[Opening Supplied entries section]
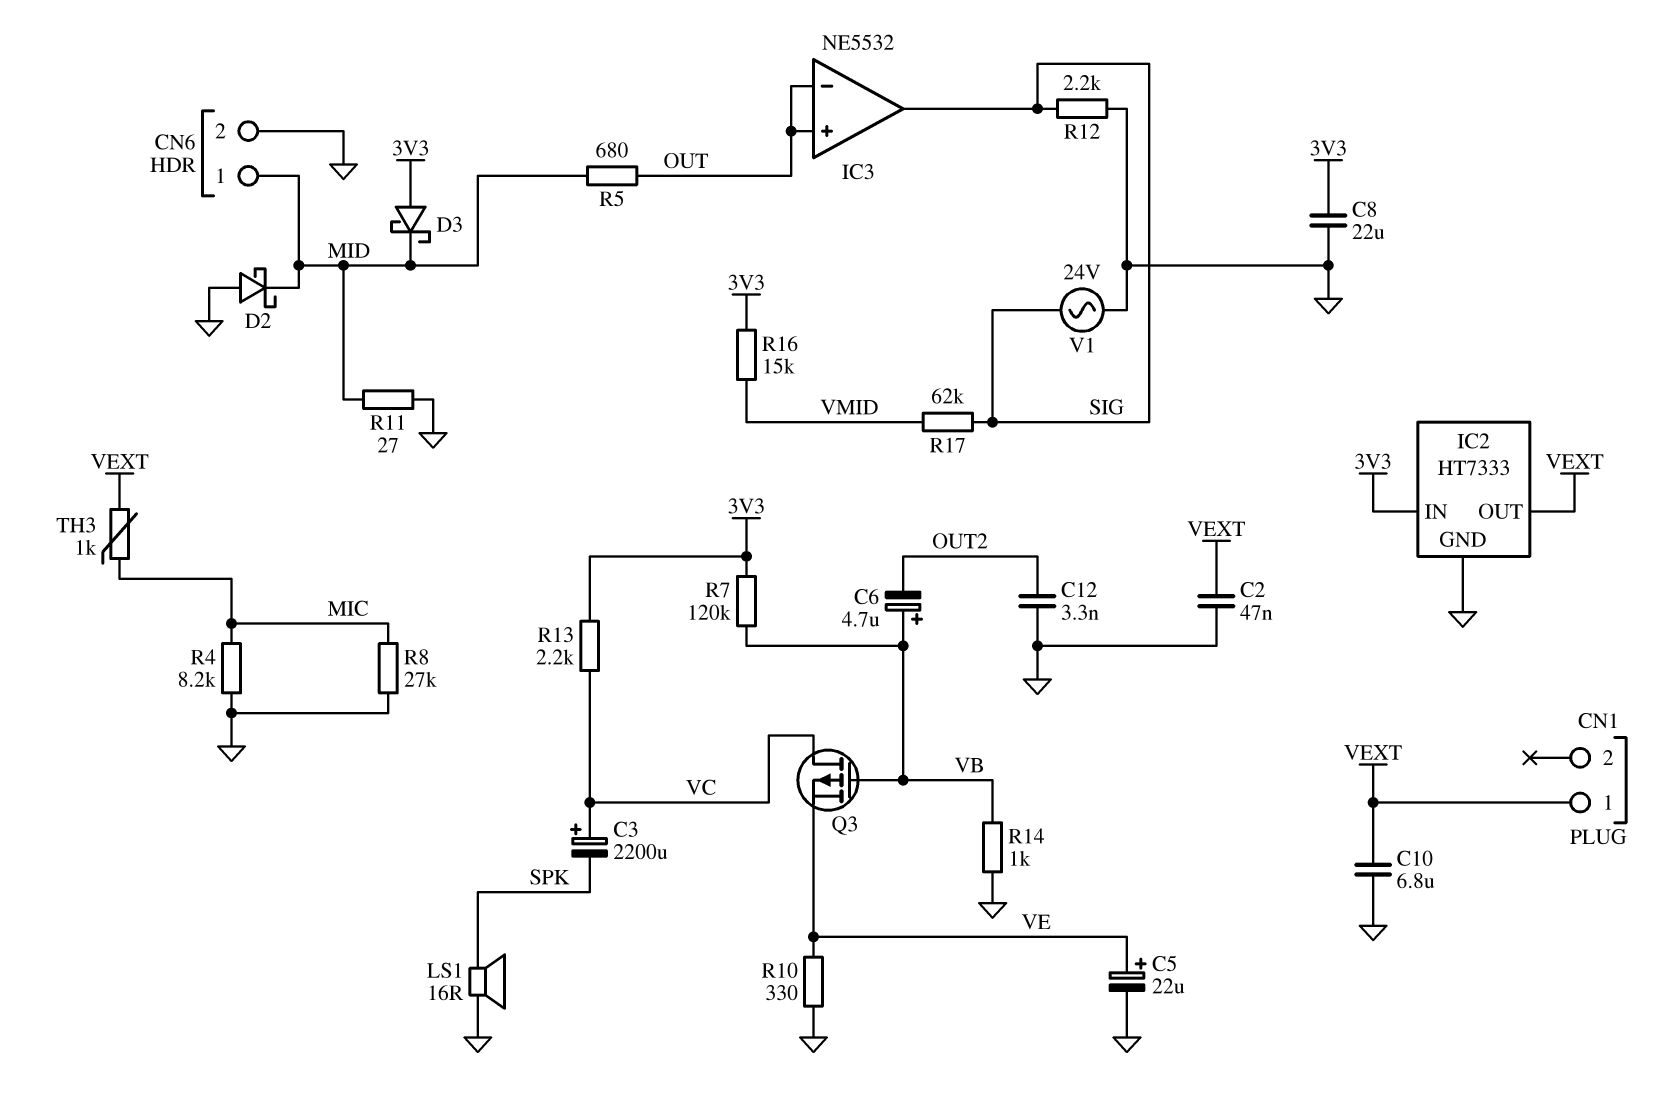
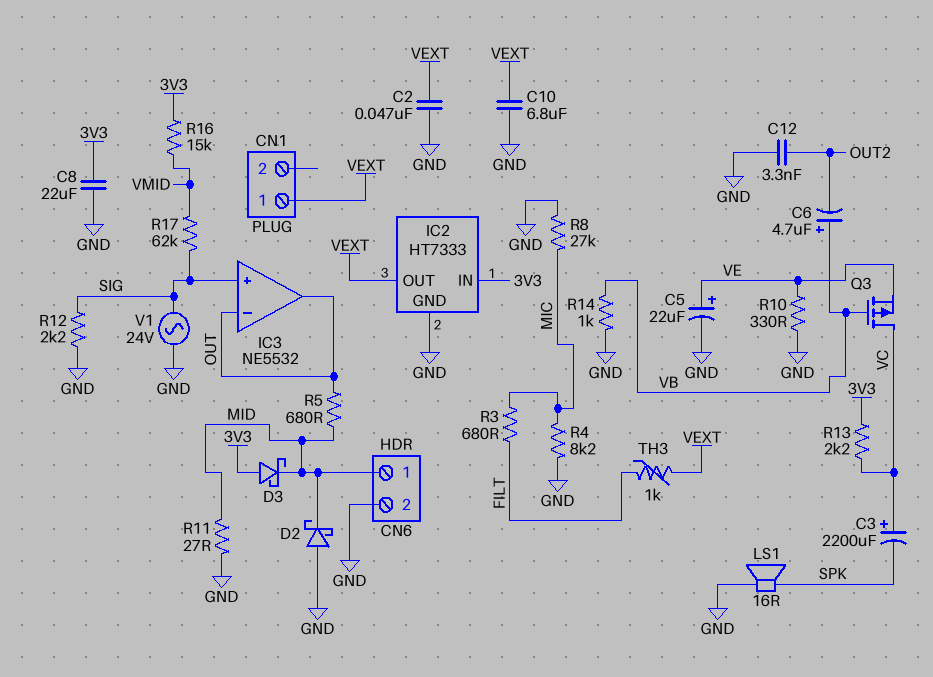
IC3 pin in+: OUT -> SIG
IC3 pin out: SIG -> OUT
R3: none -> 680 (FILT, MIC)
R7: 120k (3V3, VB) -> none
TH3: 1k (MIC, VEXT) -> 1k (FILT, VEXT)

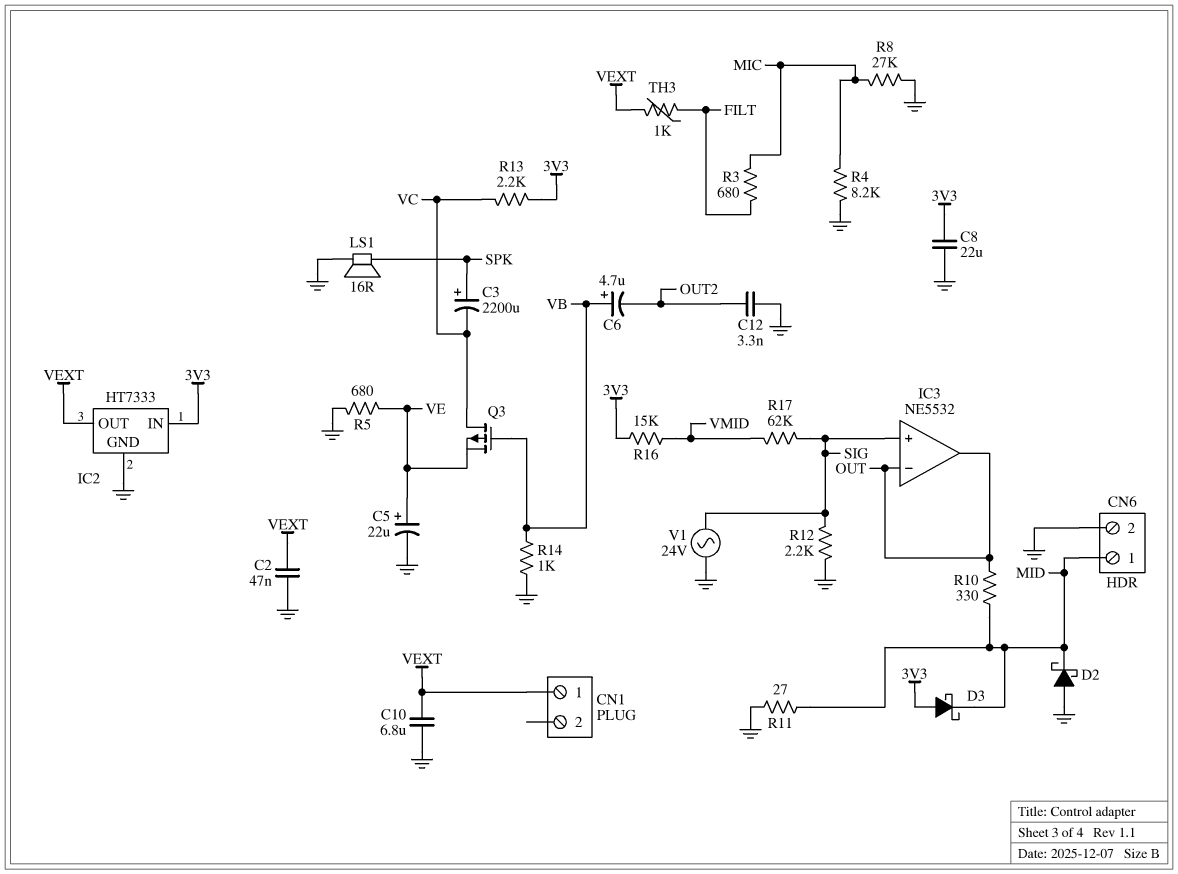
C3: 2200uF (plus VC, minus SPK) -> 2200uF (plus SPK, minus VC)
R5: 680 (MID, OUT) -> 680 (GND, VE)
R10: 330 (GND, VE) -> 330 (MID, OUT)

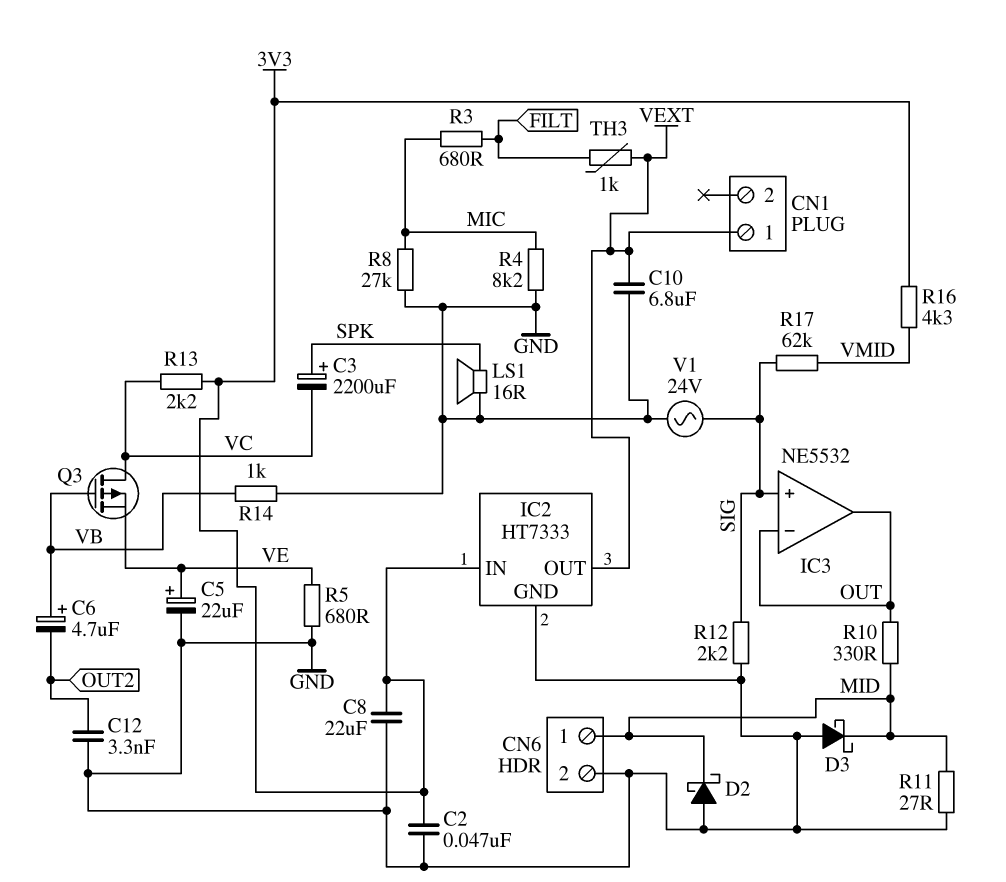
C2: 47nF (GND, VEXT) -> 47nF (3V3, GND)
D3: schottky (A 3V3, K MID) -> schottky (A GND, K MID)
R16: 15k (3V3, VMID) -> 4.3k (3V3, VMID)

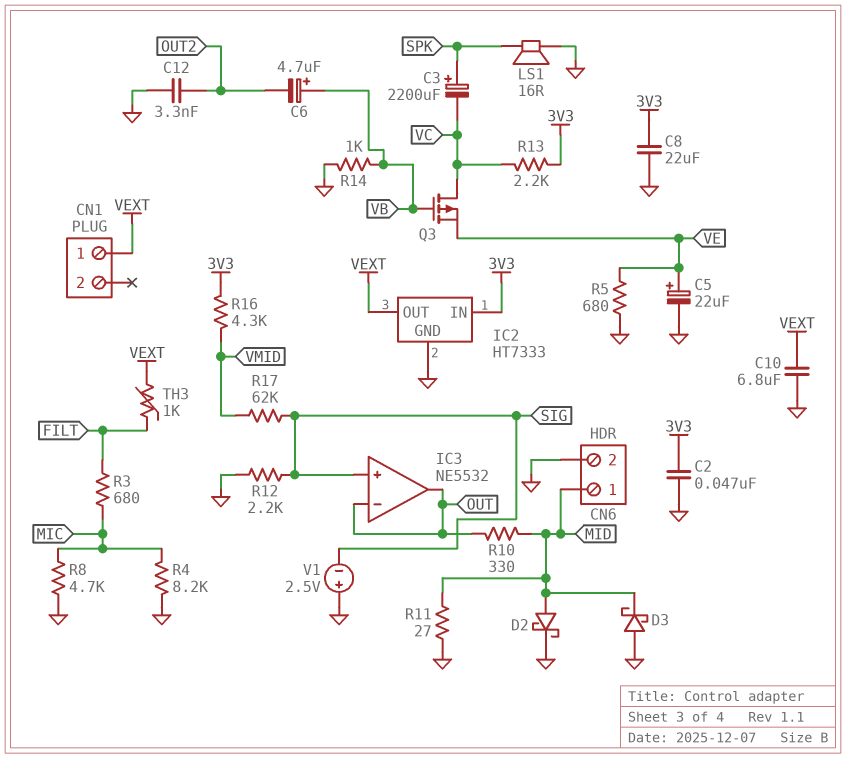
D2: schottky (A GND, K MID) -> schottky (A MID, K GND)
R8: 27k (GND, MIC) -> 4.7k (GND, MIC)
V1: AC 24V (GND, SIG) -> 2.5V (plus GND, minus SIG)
[Closing Supplied entries section]
_Problem requirements_
Each line from the start of the entries to the line holding "R10: 330 (GND, VE) -> 330 (MID, OUT)" is to be given again exactly, both ends included, and each picture is to be left out.

_Your response_
IC3 pin in+: OUT -> SIG
IC3 pin out: SIG -> OUT
R3: none -> 680 (FILT, MIC)
R7: 120k (3V3, VB) -> none
TH3: 1k (MIC, VEXT) -> 1k (FILT, VEXT)

C3: 2200uF (plus VC, minus SPK) -> 2200uF (plus SPK, minus VC)
R5: 680 (MID, OUT) -> 680 (GND, VE)
R10: 330 (GND, VE) -> 330 (MID, OUT)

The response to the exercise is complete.